## AIM OF THE TASK
Which lines below contain "teal"? Copy every one of them.

## GIVEN MATERIAL
* * * * * * *
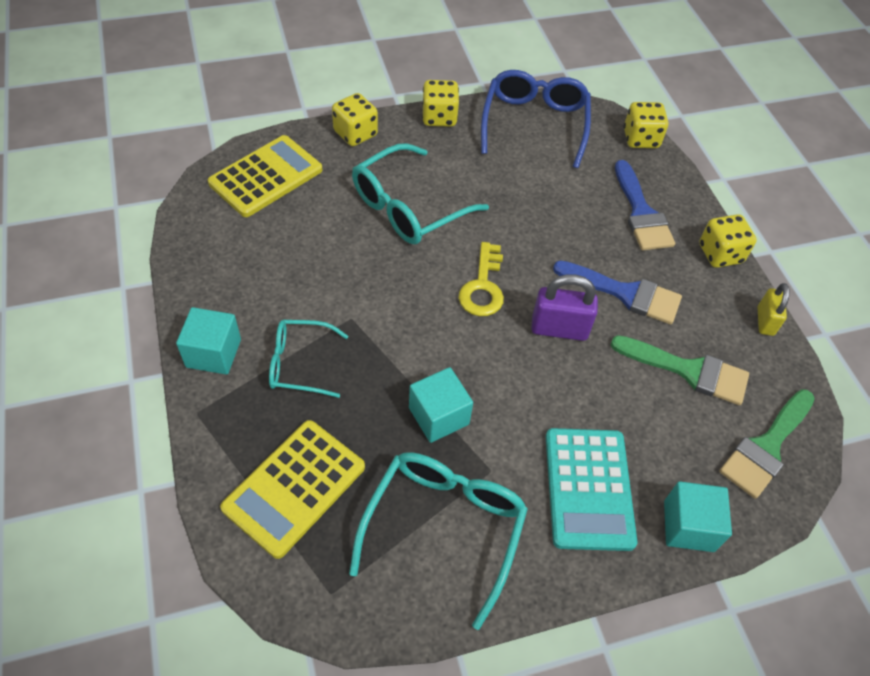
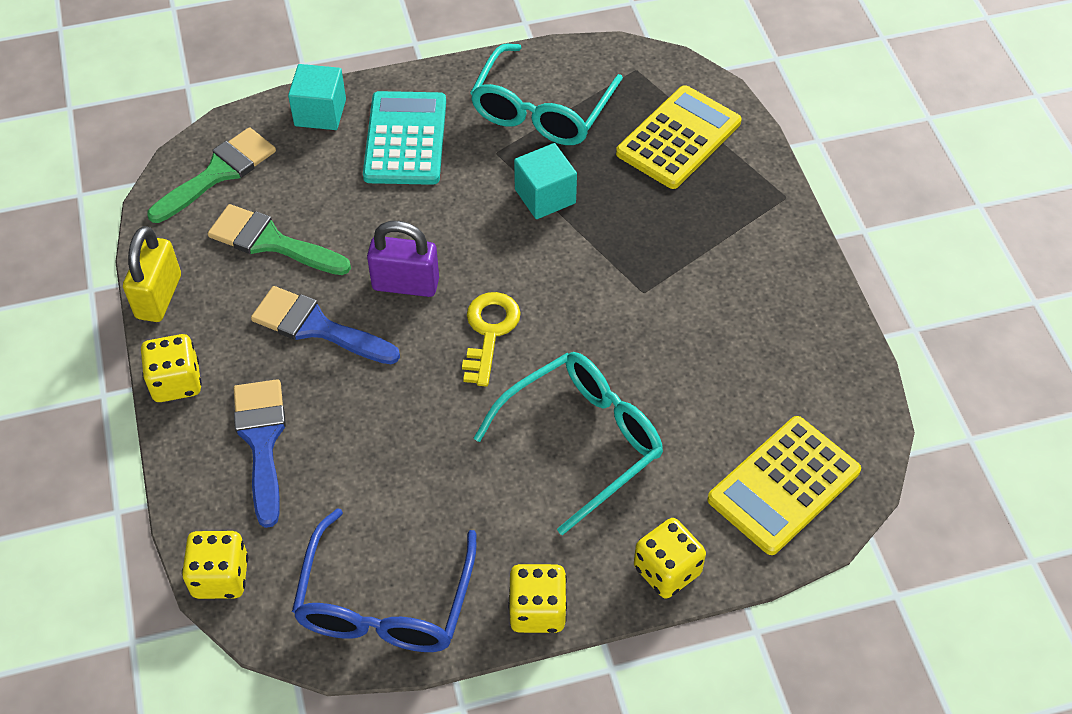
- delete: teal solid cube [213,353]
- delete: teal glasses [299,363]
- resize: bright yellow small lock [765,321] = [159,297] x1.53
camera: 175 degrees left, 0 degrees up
* * * * * * *
## RESPONSE
- delete: teal solid cube [213,353]
- delete: teal glasses [299,363]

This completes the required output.